(Content revision data)
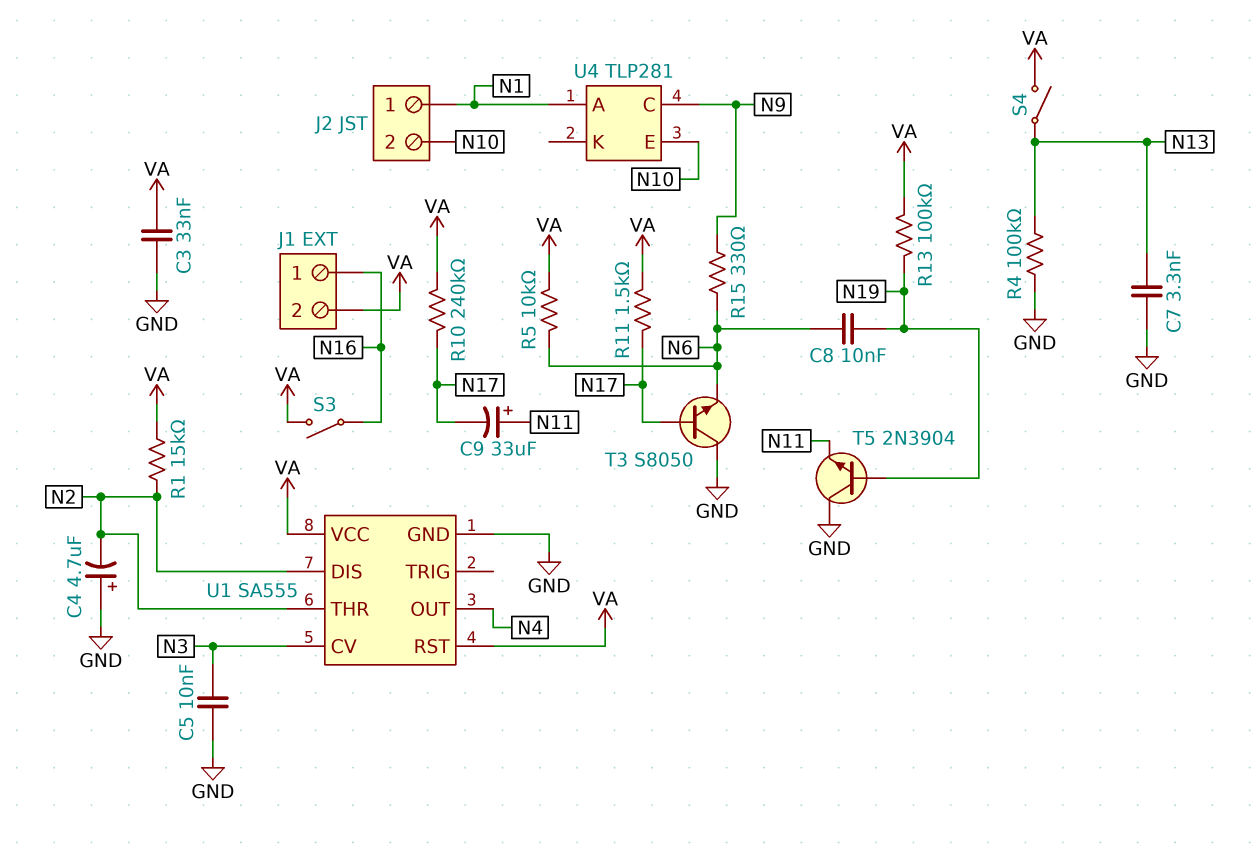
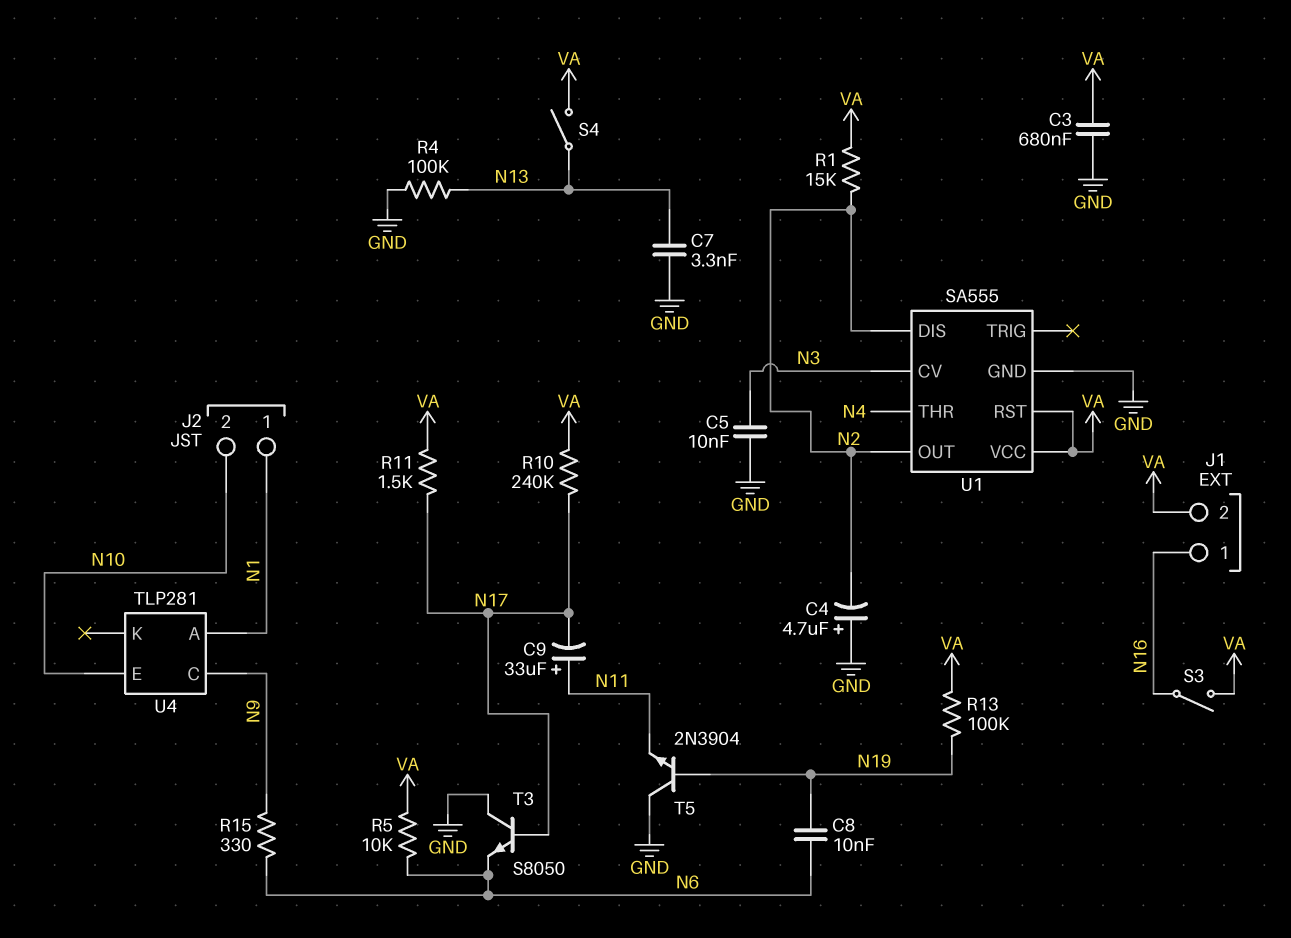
C3: 33nF (GND, VA) -> 680nF (GND, VA)
U1 pin OUT: N4 -> N2
U1 pin THR: N2 -> N4

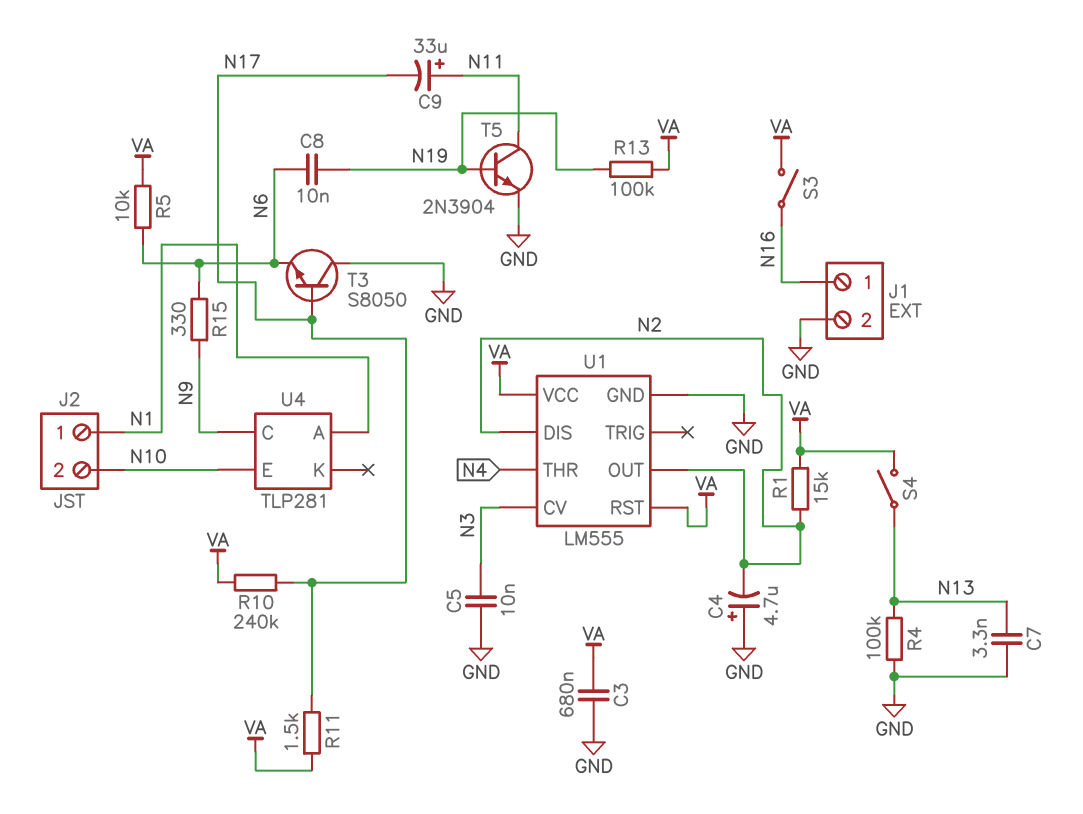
J1 pin 2: VA -> GND
T5: NPN 2N3904 (B N19, C GND, E N11) -> NPN 2N3904 (B N19, C N11, E GND)
U1: SA555 -> LM555

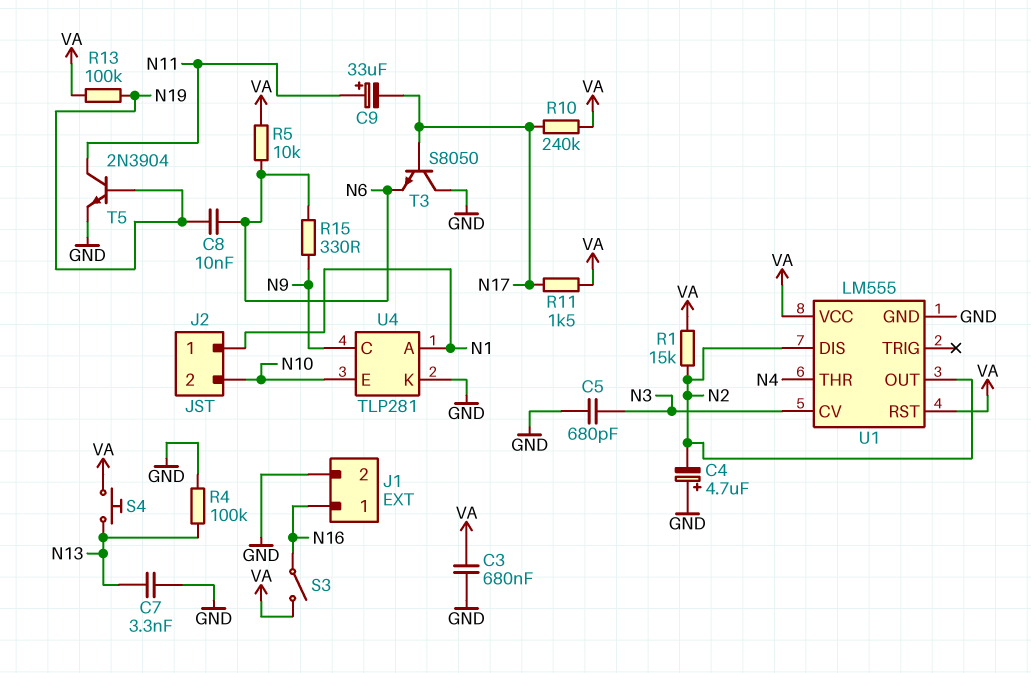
C5: 10nF (GND, N3) -> 680pF (GND, N3)
S4: switch (N13, VA) -> button (N13, VA)
U4 pin K: none -> GND

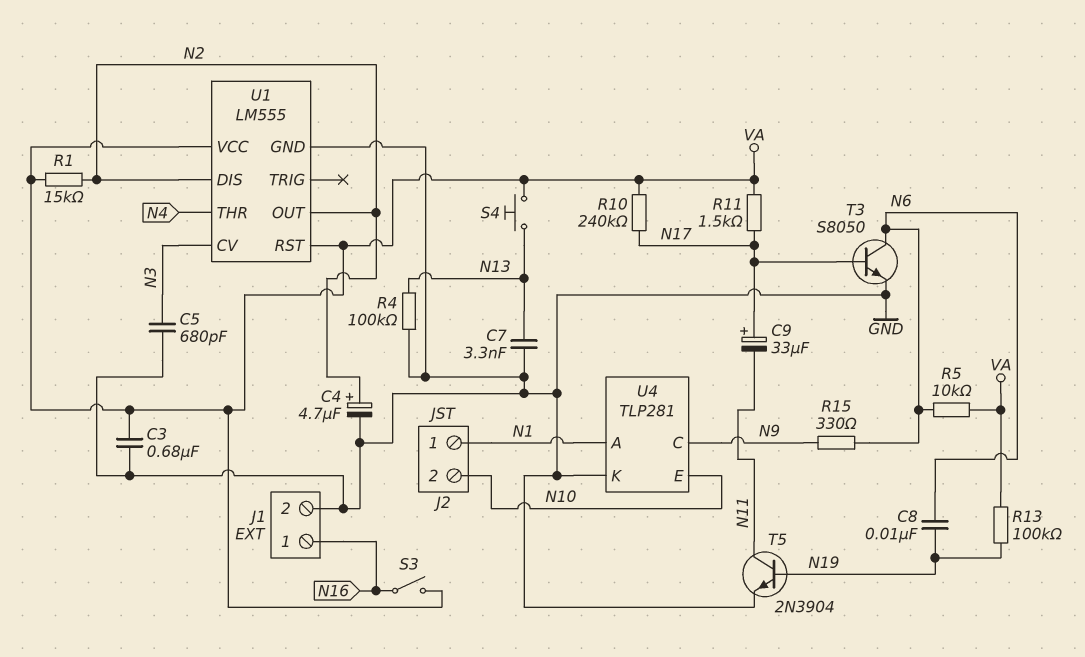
C4: 4.7uF (plus GND, minus N2) -> 4.7uF (plus N2, minus GND)
C9: 33uF (plus N11, minus N17) -> 33uF (plus N17, minus N11)
T3: NPN S8050 (B N17, C GND, E N6) -> NPN S8050 (B N17, C N6, E GND)

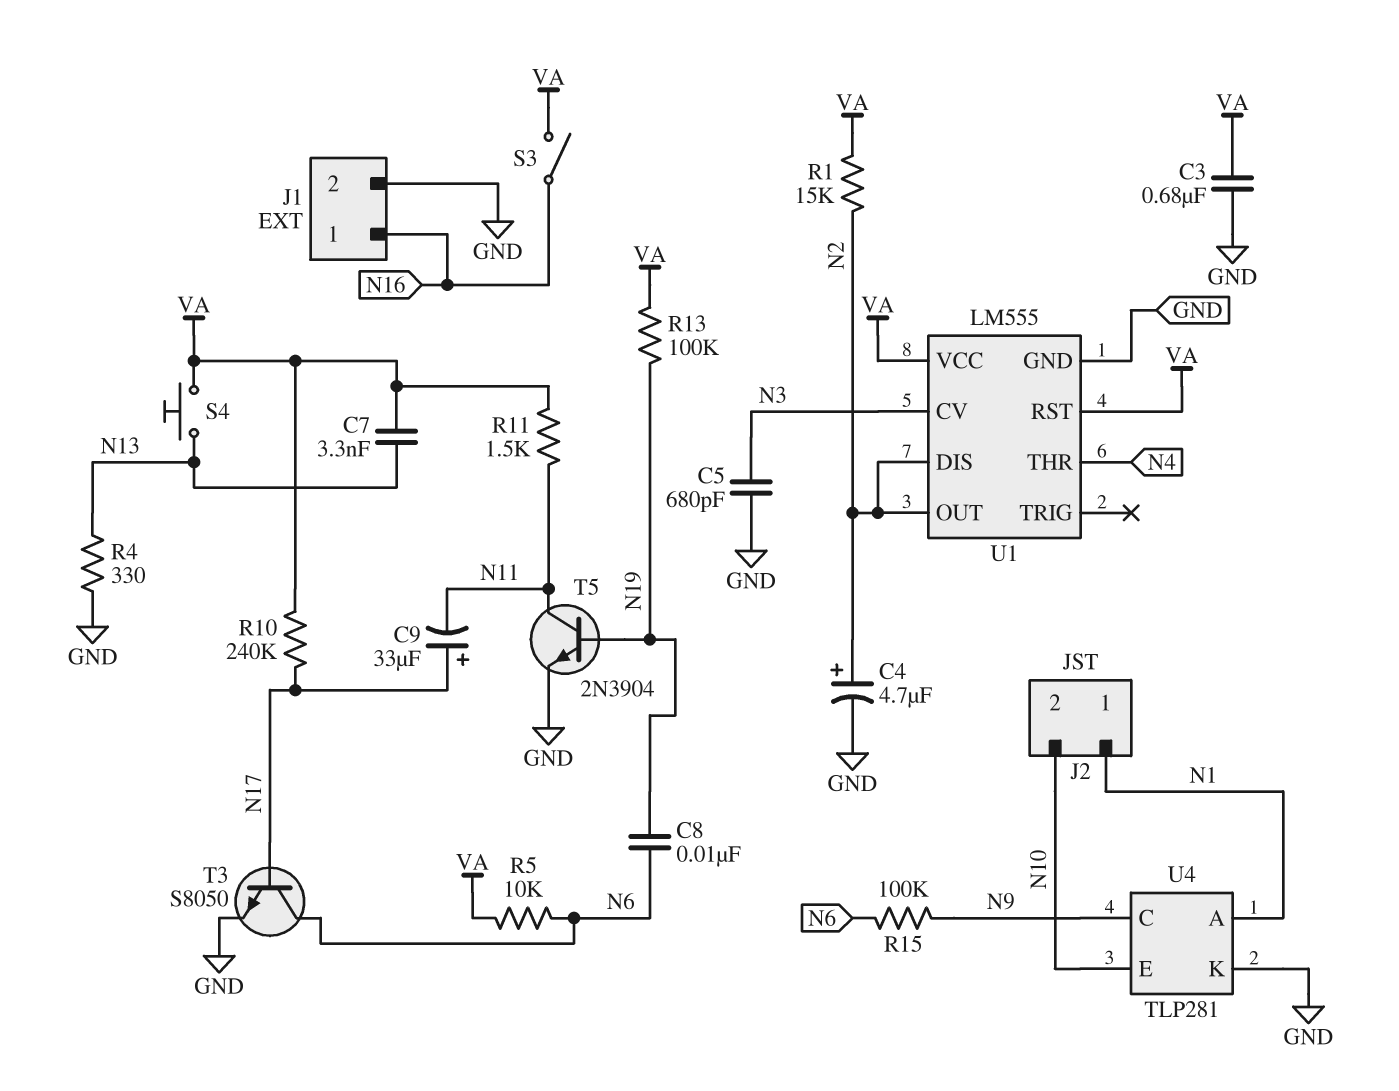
C7: 3.3nF (GND, N13) -> 3.3nF (N13, VA)
R4: 100k (GND, N13) -> 330 (GND, N13)
R11: 1.5k (N17, VA) -> 1.5k (N11, VA)
R15: 330 (N6, N9) -> 100k (N6, N9)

# HOW TO COMPLETE THIS TASK:
Leaving the pictures aside, output each entry above exactly as written.

# SOLUTION BELOW:
C3: 33nF (GND, VA) -> 680nF (GND, VA)
U1 pin OUT: N4 -> N2
U1 pin THR: N2 -> N4

J1 pin 2: VA -> GND
T5: NPN 2N3904 (B N19, C GND, E N11) -> NPN 2N3904 (B N19, C N11, E GND)
U1: SA555 -> LM555

C5: 10nF (GND, N3) -> 680pF (GND, N3)
S4: switch (N13, VA) -> button (N13, VA)
U4 pin K: none -> GND

C4: 4.7uF (plus GND, minus N2) -> 4.7uF (plus N2, minus GND)
C9: 33uF (plus N11, minus N17) -> 33uF (plus N17, minus N11)
T3: NPN S8050 (B N17, C GND, E N6) -> NPN S8050 (B N17, C N6, E GND)

C7: 3.3nF (GND, N13) -> 3.3nF (N13, VA)
R4: 100k (GND, N13) -> 330 (GND, N13)
R11: 1.5k (N17, VA) -> 1.5k (N11, VA)
R15: 330 (N6, N9) -> 100k (N6, N9)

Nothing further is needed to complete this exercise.